(Records contained in a dataset)
------------------------------------------------------------------------

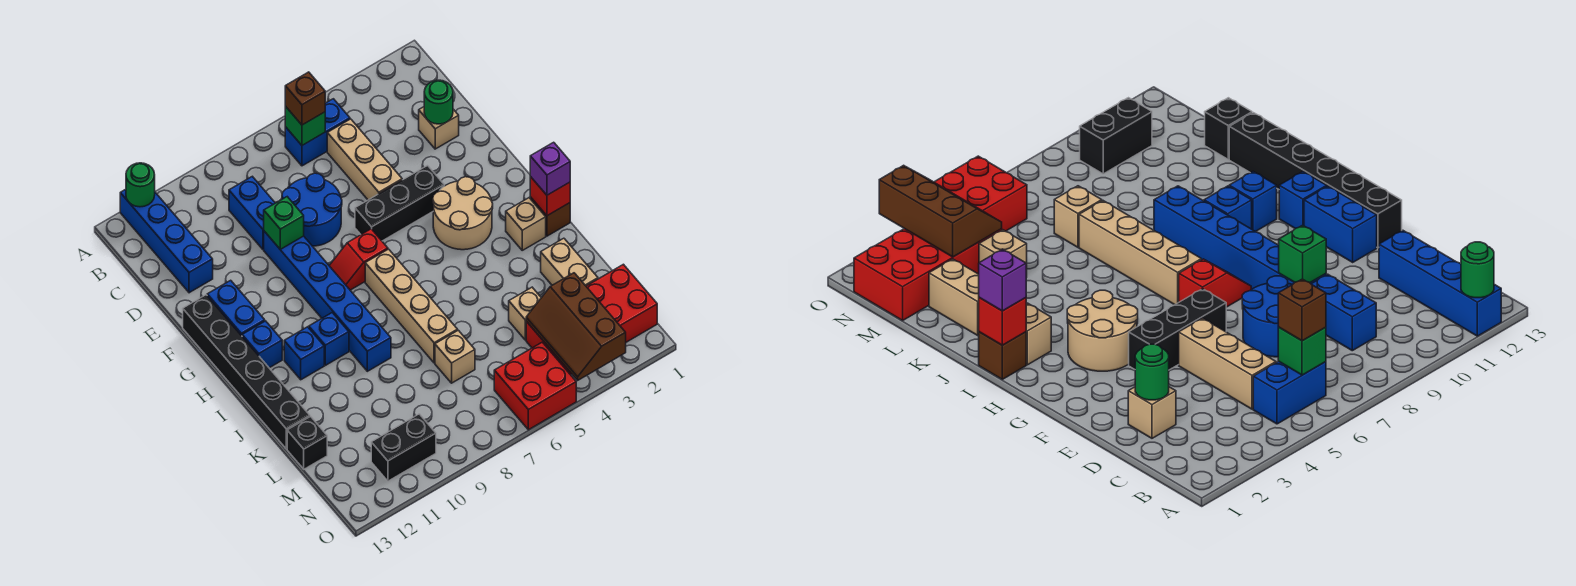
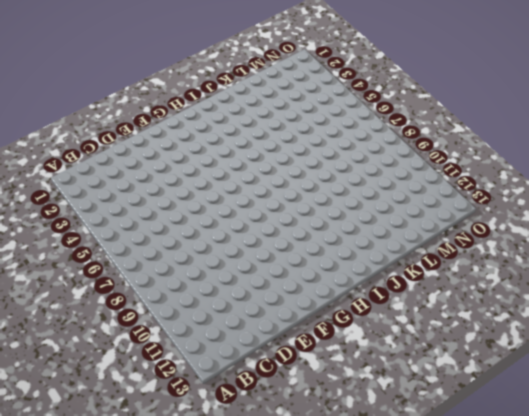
none -> blue brick A12:D12 level 1
none -> blue brick B5:B6 level 1
none -> tan brick C5:E5 level 1
none -> blue brick C9:D9 level 1

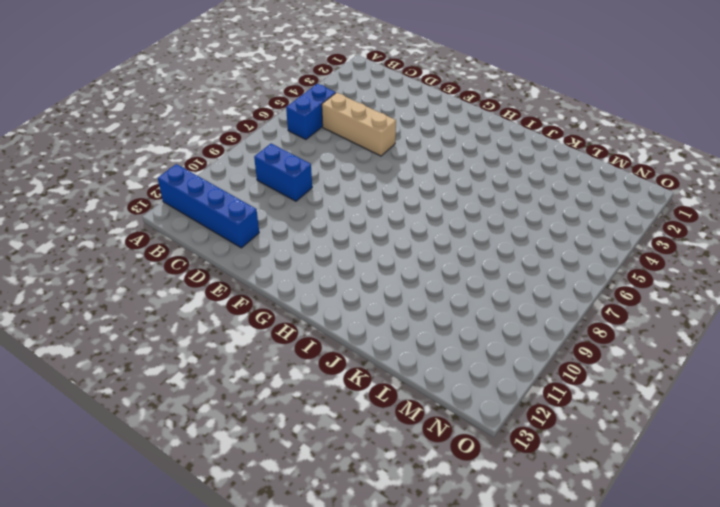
none -> tan brick D2 level 1
none -> blue round brick D7:E8 level 1
none -> blue brick E9:J9 level 1
none -> black brick F4:F6 level 1

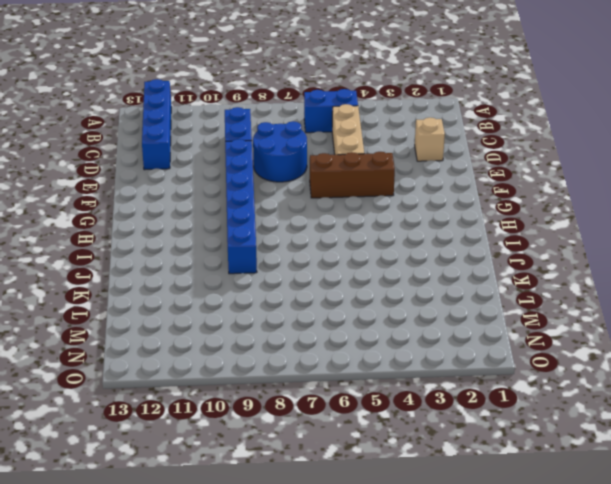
brown brick F4:F6 level 1 -> black brick F4:F6 level 1
none -> blue brick F12:G12 level 1
none -> black brick F13:K13 level 1
none -> tan round brick G3:H4 level 1
none -> red slope G7:G8 level 1 top 7

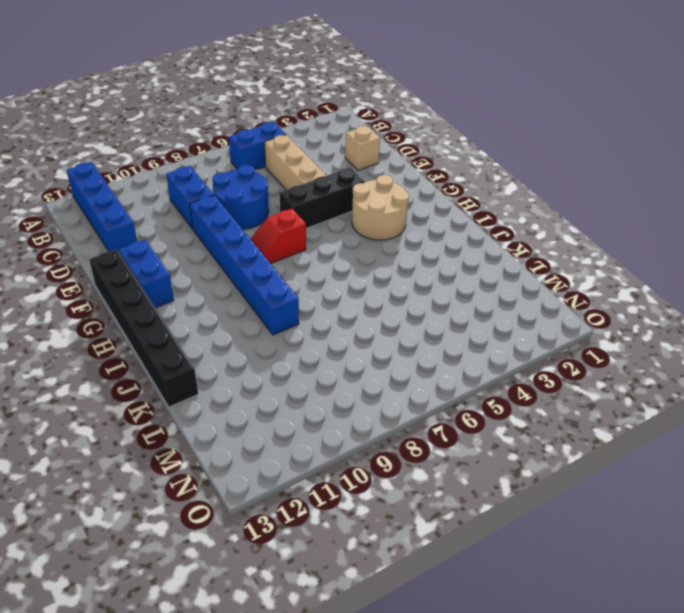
none -> tan brick H7:K7 level 1
none -> blue brick H12 level 1
none -> brown brick I1 level 1
none -> tan brick I2 level 1

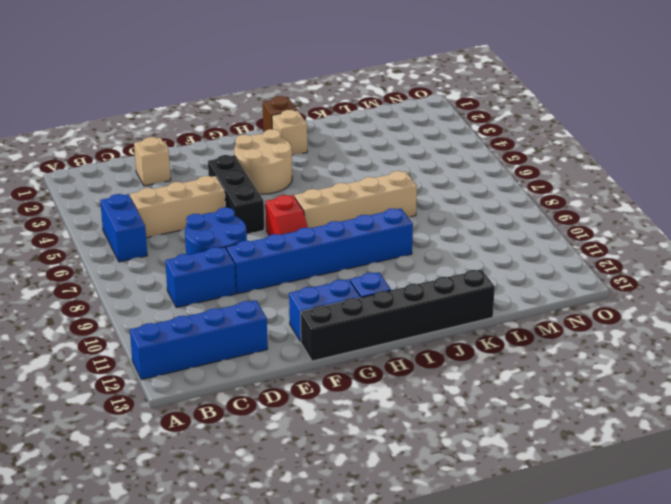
none -> blue brick I10 level 1
none -> blue brick I11 level 1
none -> tan brick K2:L2 level 1
none -> tan brick L4 level 1

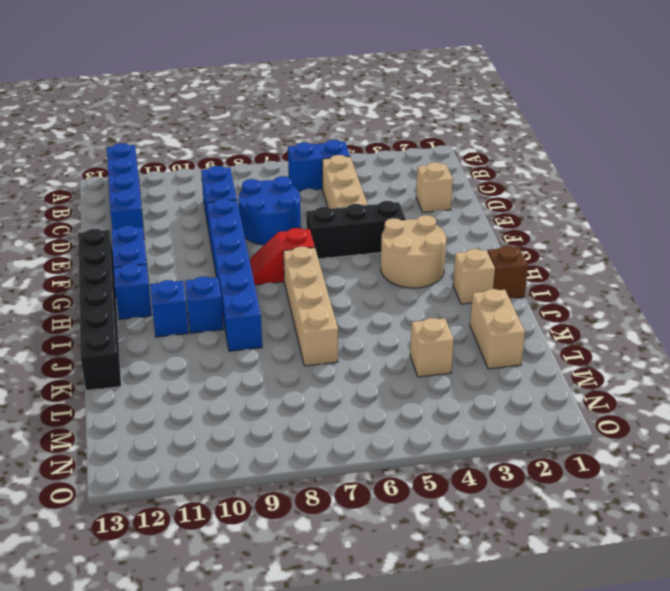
none -> tan brick L7 level 1
none -> black brick L13 level 1
none -> red brick M1:N4 level 1
none -> red brick N5:O6 level 1

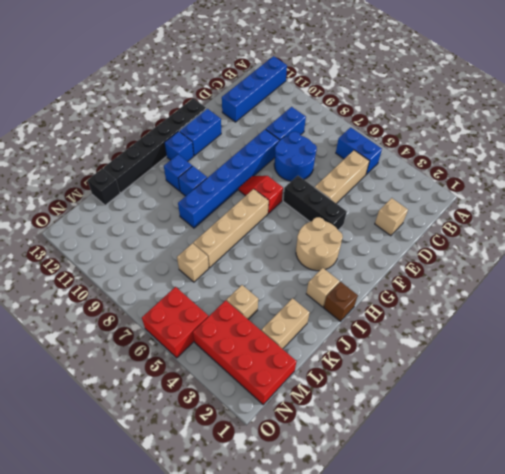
none -> black brick N10:N11 level 1
none -> green round brick A12 level 2
none -> green brick B6 level 2
none -> green round brick D2 level 2

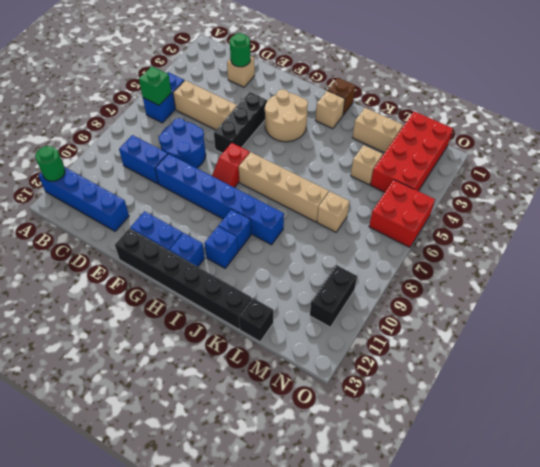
none -> green brick E9 level 2
none -> red brick I1 level 2
none -> brown slope M3:O4 level 2 top 3
none -> brown brick B6 level 3

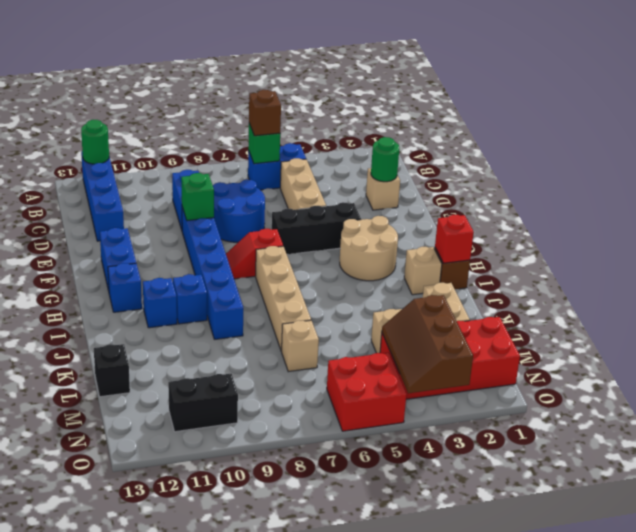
none -> black brick F13:K13 level 1
none -> purple brick I1 level 3

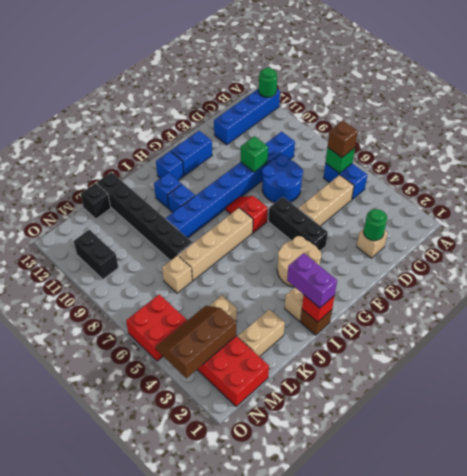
purple brick I1:I2 level 3 -> purple brick I1 level 3
black brick K8:K13 level 1 -> black brick F13:K13 level 1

------------------------------------------------------------------------

**TASK OBJECTIVE:**
Output the line that contains "none -> blue brick I11 level 1" and every line after it to the end of the records, word for word, leaving out the pictures.

**WRITTEN ANSWER:**
none -> blue brick I11 level 1
none -> tan brick K2:L2 level 1
none -> tan brick L4 level 1

none -> tan brick L7 level 1
none -> black brick L13 level 1
none -> red brick M1:N4 level 1
none -> red brick N5:O6 level 1

none -> black brick N10:N11 level 1
none -> green round brick A12 level 2
none -> green brick B6 level 2
none -> green round brick D2 level 2

none -> green brick E9 level 2
none -> red brick I1 level 2
none -> brown slope M3:O4 level 2 top 3
none -> brown brick B6 level 3

none -> black brick F13:K13 level 1
none -> purple brick I1 level 3

purple brick I1:I2 level 3 -> purple brick I1 level 3
black brick K8:K13 level 1 -> black brick F13:K13 level 1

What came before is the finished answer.